=== AIM OF THE EXERCISE ===
Produce a verbatim copy of the records, and keep the images out of it.

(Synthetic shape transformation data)
◇ ◇ ◇ ◇ ◇ ◇ ◇
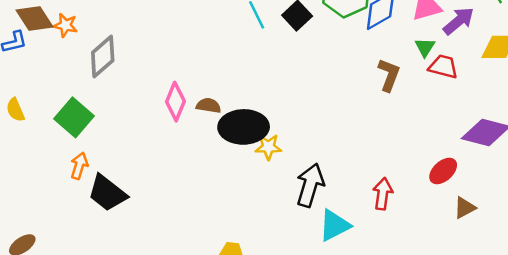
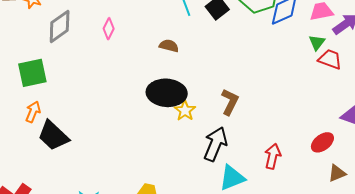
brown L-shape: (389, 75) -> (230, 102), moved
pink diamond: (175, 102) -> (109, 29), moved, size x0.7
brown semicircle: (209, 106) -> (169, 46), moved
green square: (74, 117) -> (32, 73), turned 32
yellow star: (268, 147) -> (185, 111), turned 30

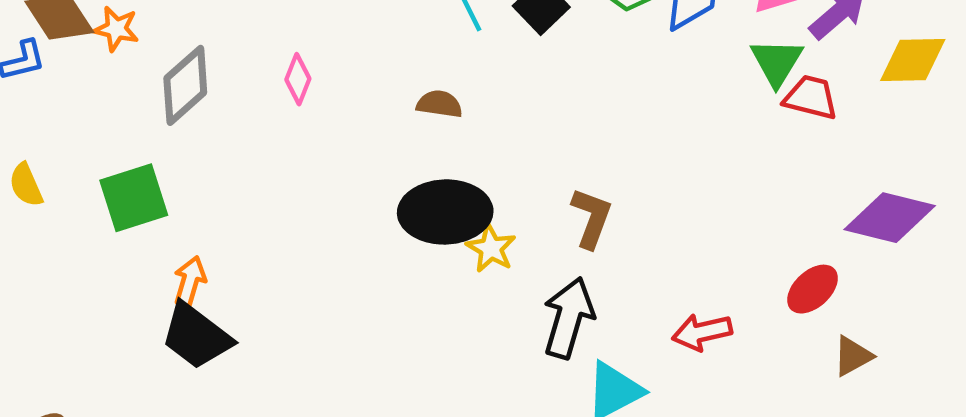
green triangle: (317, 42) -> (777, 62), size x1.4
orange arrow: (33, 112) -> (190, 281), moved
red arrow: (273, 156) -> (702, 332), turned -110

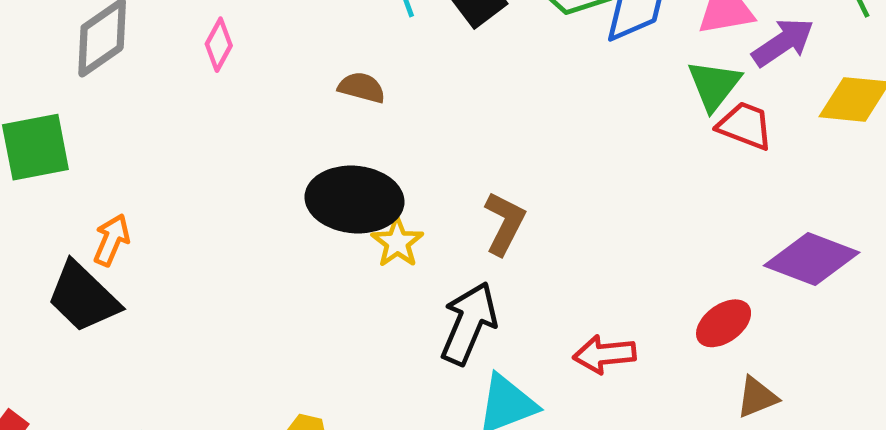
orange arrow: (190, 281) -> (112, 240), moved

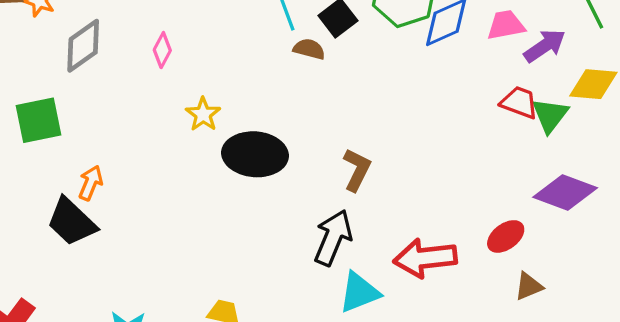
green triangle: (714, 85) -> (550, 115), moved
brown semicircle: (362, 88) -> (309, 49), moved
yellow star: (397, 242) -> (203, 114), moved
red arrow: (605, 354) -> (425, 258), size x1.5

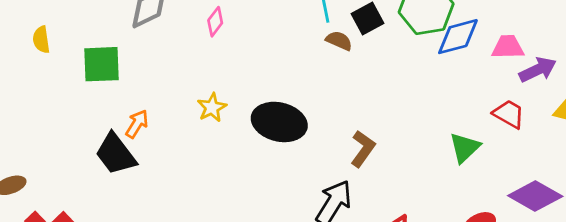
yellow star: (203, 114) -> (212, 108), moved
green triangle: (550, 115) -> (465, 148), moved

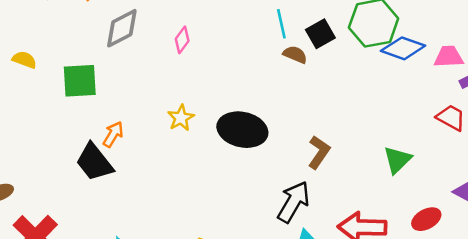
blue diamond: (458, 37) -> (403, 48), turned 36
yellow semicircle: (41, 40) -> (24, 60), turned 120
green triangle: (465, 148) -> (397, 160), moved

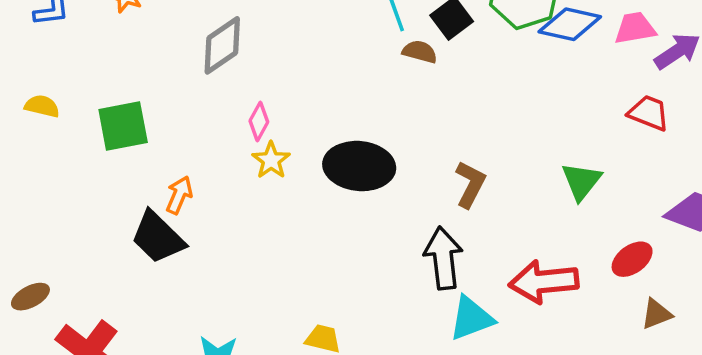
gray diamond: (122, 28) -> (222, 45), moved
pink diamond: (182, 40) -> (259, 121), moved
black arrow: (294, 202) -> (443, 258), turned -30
◇ ◇ ◇ ◇ ◇ ◇ ◇
=== ANSWER TO THIS TASK ===
brown L-shape: (389, 75) -> (230, 102), moved
pink diamond: (175, 102) -> (109, 29), moved, size x0.7
brown semicircle: (209, 106) -> (169, 46), moved
green square: (74, 117) -> (32, 73), turned 32
yellow star: (268, 147) -> (185, 111), turned 30

green triangle: (317, 42) -> (777, 62), size x1.4
orange arrow: (33, 112) -> (190, 281), moved
red arrow: (273, 156) -> (702, 332), turned -110

orange arrow: (190, 281) -> (112, 240), moved

green triangle: (714, 85) -> (550, 115), moved
brown semicircle: (362, 88) -> (309, 49), moved
yellow star: (397, 242) -> (203, 114), moved
red arrow: (605, 354) -> (425, 258), size x1.5

yellow star: (203, 114) -> (212, 108), moved
green triangle: (550, 115) -> (465, 148), moved

blue diamond: (458, 37) -> (403, 48), turned 36
yellow semicircle: (41, 40) -> (24, 60), turned 120
green triangle: (465, 148) -> (397, 160), moved

gray diamond: (122, 28) -> (222, 45), moved
pink diamond: (182, 40) -> (259, 121), moved
black arrow: (294, 202) -> (443, 258), turned -30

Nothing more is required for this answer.